EXERCISE DIRECTIONS.
In the records below, find each line that holds "camera" and return it.

*** DATA FOR REVIEW ***

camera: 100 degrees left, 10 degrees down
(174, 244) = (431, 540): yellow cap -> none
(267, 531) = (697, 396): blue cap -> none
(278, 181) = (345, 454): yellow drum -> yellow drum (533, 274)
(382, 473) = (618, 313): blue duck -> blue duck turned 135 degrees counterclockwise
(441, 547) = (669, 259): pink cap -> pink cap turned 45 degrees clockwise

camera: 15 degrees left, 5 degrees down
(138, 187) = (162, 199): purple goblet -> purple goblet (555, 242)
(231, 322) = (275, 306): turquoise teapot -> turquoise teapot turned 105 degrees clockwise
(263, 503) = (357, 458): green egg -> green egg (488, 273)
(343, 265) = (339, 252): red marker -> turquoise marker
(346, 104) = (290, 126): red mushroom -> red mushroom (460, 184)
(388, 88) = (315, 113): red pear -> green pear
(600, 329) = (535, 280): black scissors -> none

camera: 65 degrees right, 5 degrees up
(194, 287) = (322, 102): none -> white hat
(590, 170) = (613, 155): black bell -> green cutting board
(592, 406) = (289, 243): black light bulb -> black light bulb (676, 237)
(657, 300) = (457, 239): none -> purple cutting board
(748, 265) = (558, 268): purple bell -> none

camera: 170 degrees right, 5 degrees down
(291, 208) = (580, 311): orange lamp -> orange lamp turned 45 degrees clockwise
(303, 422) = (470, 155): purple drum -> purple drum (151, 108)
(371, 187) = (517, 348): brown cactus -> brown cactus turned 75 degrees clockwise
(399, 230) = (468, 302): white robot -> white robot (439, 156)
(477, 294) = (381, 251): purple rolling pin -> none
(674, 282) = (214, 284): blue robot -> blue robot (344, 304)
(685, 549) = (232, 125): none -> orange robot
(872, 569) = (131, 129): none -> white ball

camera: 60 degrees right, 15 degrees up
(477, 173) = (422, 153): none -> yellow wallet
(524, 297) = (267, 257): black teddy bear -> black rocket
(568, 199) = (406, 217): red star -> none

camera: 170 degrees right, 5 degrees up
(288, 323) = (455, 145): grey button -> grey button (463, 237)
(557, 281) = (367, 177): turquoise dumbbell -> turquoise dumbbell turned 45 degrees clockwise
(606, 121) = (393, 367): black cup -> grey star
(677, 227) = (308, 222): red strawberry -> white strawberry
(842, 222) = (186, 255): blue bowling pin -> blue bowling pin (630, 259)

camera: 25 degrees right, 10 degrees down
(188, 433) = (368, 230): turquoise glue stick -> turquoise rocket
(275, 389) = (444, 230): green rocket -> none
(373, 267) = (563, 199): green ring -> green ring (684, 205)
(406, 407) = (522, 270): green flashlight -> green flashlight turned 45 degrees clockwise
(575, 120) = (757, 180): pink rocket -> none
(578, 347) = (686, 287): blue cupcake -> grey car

*** End of DATA FOR REVIEW ***

SOLUTION TO THIS TASK.
camera: 100 degrees left, 10 degrees down
camera: 15 degrees left, 5 degrees down
camera: 65 degrees right, 5 degrees up
camera: 170 degrees right, 5 degrees down
camera: 60 degrees right, 15 degrees up
camera: 170 degrees right, 5 degrees up
camera: 25 degrees right, 10 degrees down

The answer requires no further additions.